>>>
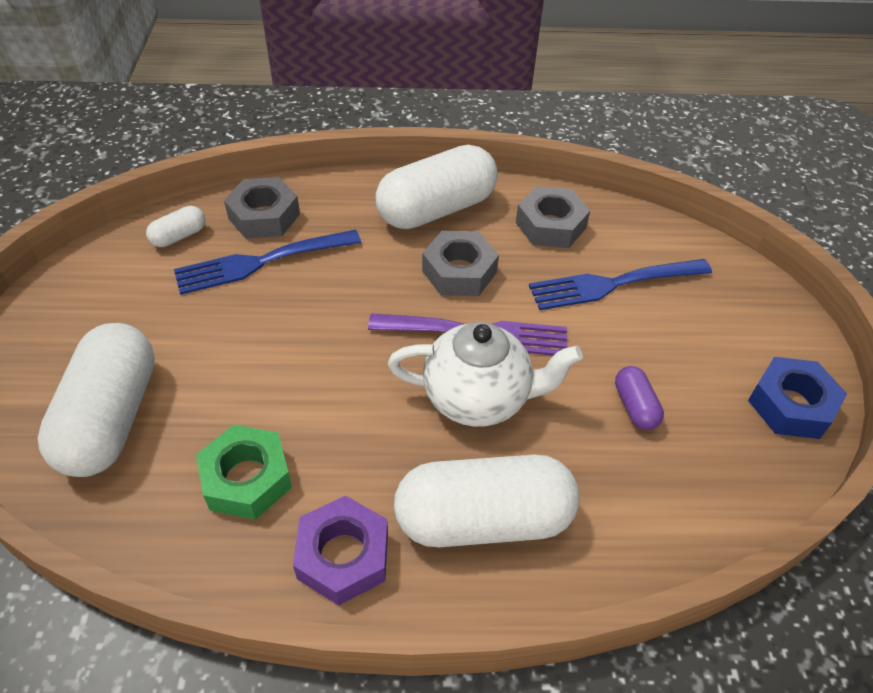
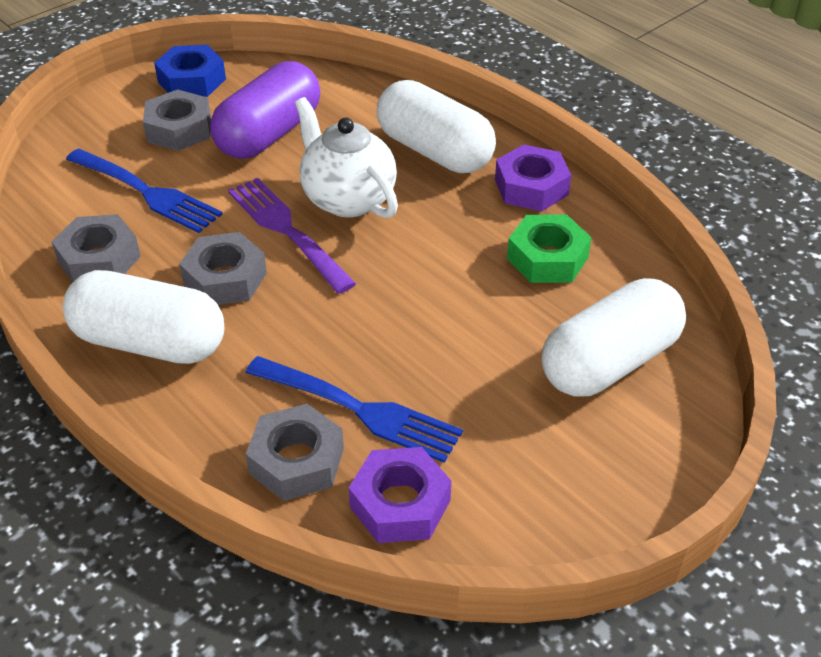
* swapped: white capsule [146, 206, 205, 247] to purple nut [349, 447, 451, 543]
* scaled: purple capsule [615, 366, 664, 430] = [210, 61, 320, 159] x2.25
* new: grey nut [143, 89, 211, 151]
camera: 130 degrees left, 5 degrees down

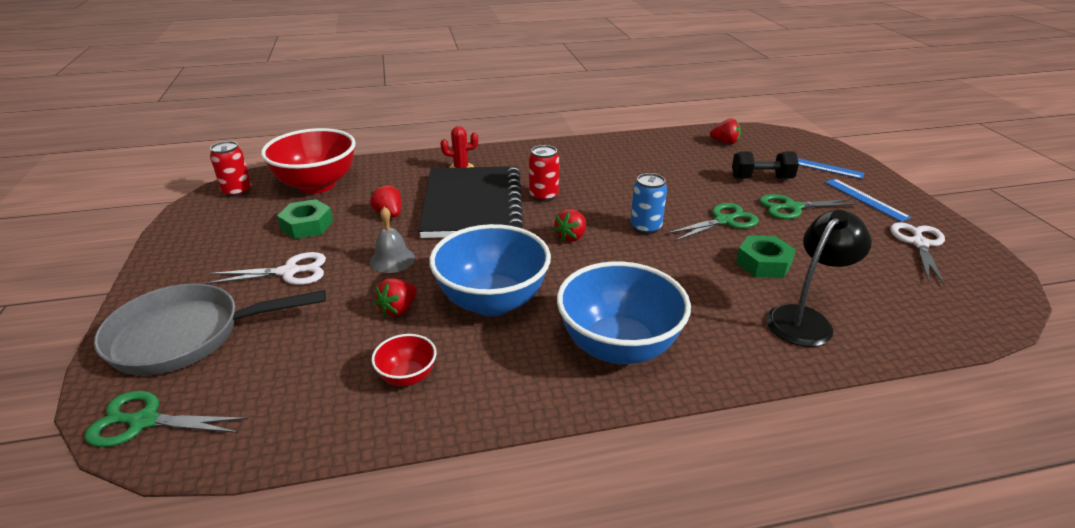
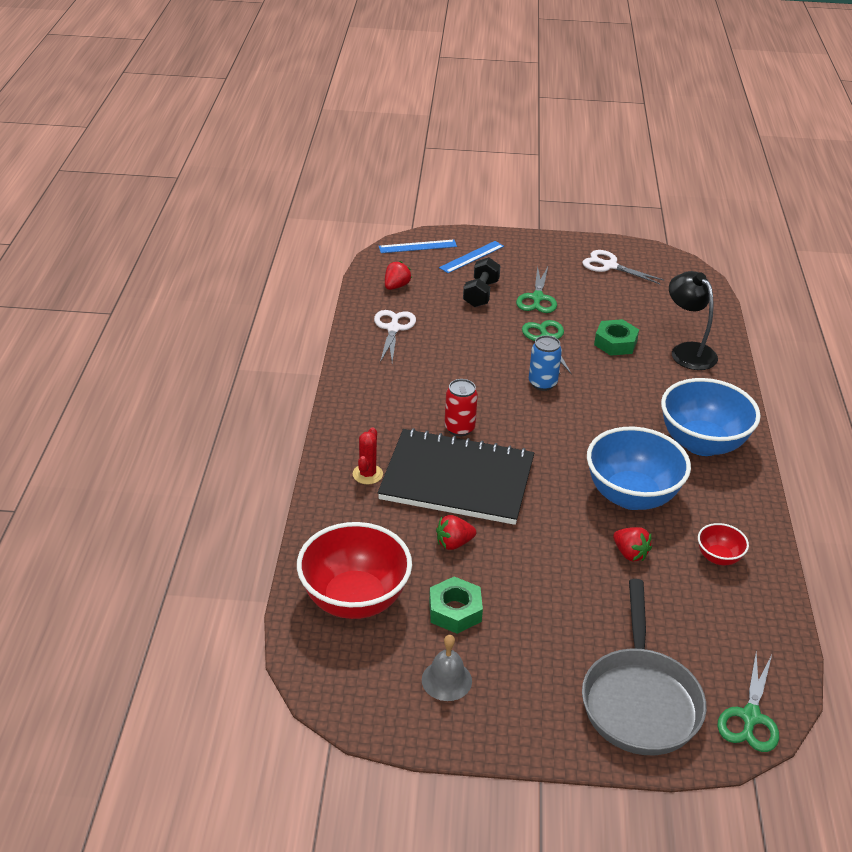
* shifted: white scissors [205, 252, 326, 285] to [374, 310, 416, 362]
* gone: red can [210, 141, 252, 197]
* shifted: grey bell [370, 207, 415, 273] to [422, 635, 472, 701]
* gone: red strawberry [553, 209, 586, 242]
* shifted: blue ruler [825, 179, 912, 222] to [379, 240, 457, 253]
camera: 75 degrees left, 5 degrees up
<<<
[WORK TO BE COMPLETED]
Since the pictures are not part of the copy, transcribe only the remaining material, exactly.

[ANSWER TO THIS TASK]
* swapped: white capsule [146, 206, 205, 247] to purple nut [349, 447, 451, 543]
* scaled: purple capsule [615, 366, 664, 430] = [210, 61, 320, 159] x2.25
* new: grey nut [143, 89, 211, 151]
camera: 130 degrees left, 5 degrees down

* shifted: white scissors [205, 252, 326, 285] to [374, 310, 416, 362]
* gone: red can [210, 141, 252, 197]
* shifted: grey bell [370, 207, 415, 273] to [422, 635, 472, 701]
* gone: red strawberry [553, 209, 586, 242]
* shifted: blue ruler [825, 179, 912, 222] to [379, 240, 457, 253]
camera: 75 degrees left, 5 degrees up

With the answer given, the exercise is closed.